• AIM OF THE TASK: Copy each entry below exactly. No images.

• THE DATA:
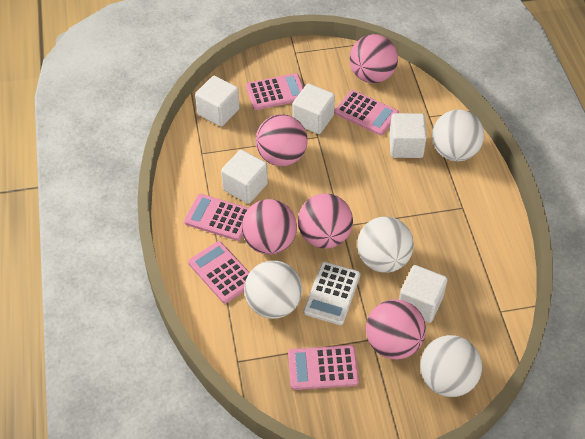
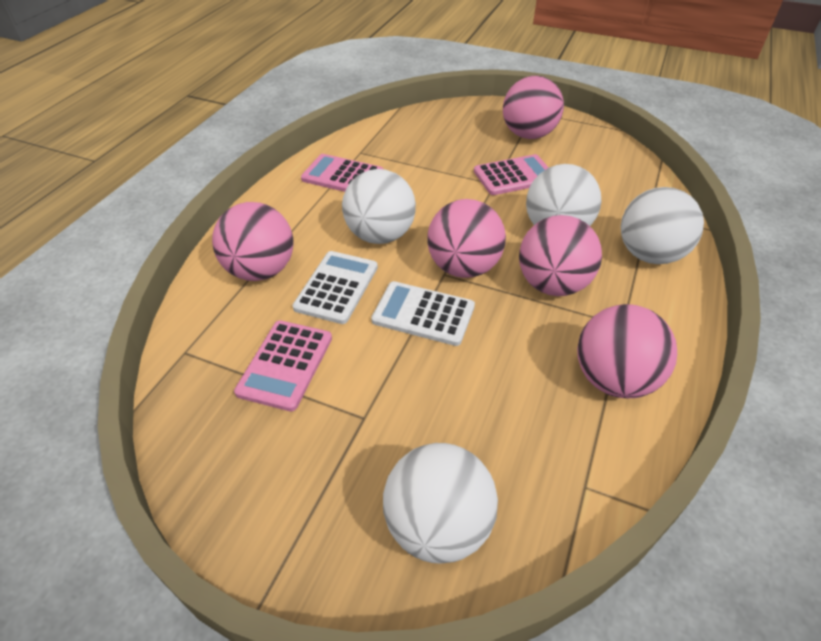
pink calculator: 5 -> 3
white calculator: 1 -> 2
white cube: 5 -> 0

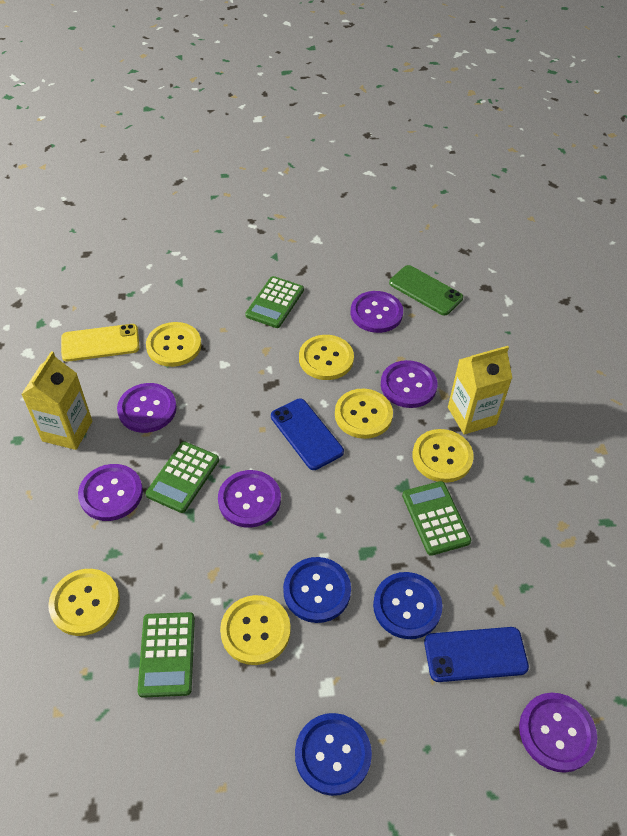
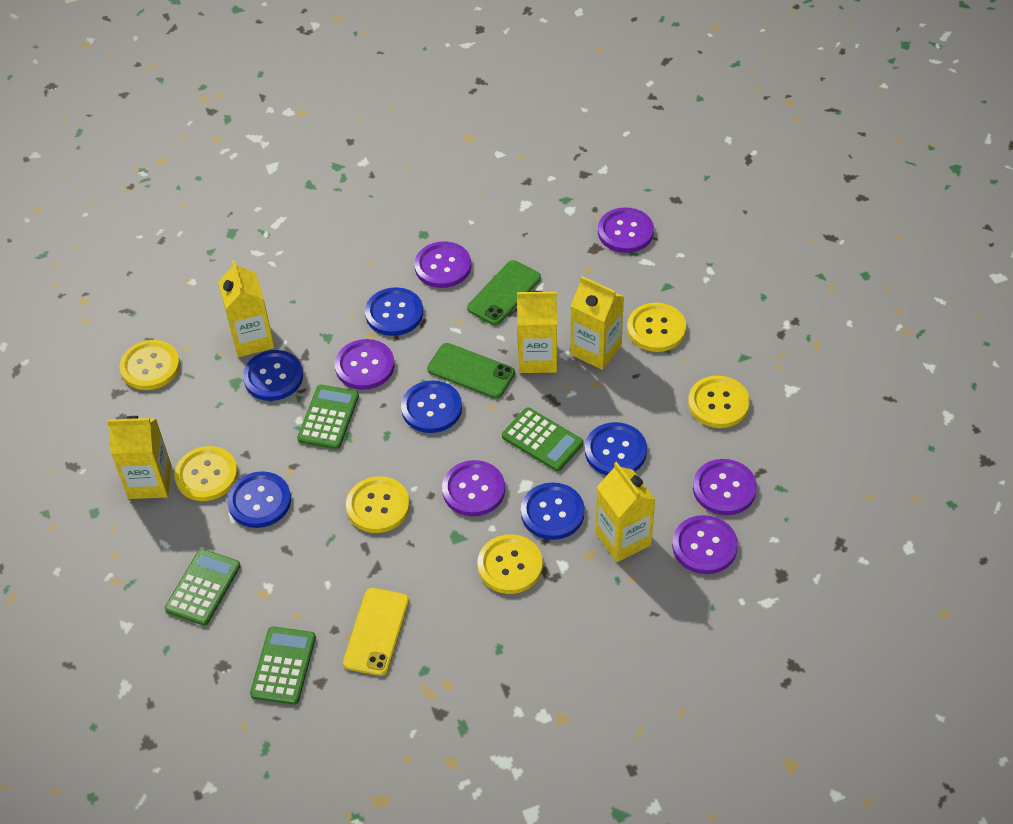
blue button: 3 -> 6
blue phone: 2 -> 0
green phone: 1 -> 2
yellow carton: 2 -> 5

• ANSWER TO THIS TASK:
pink calculator: 5 -> 3
white calculator: 1 -> 2
white cube: 5 -> 0

blue button: 3 -> 6
blue phone: 2 -> 0
green phone: 1 -> 2
yellow carton: 2 -> 5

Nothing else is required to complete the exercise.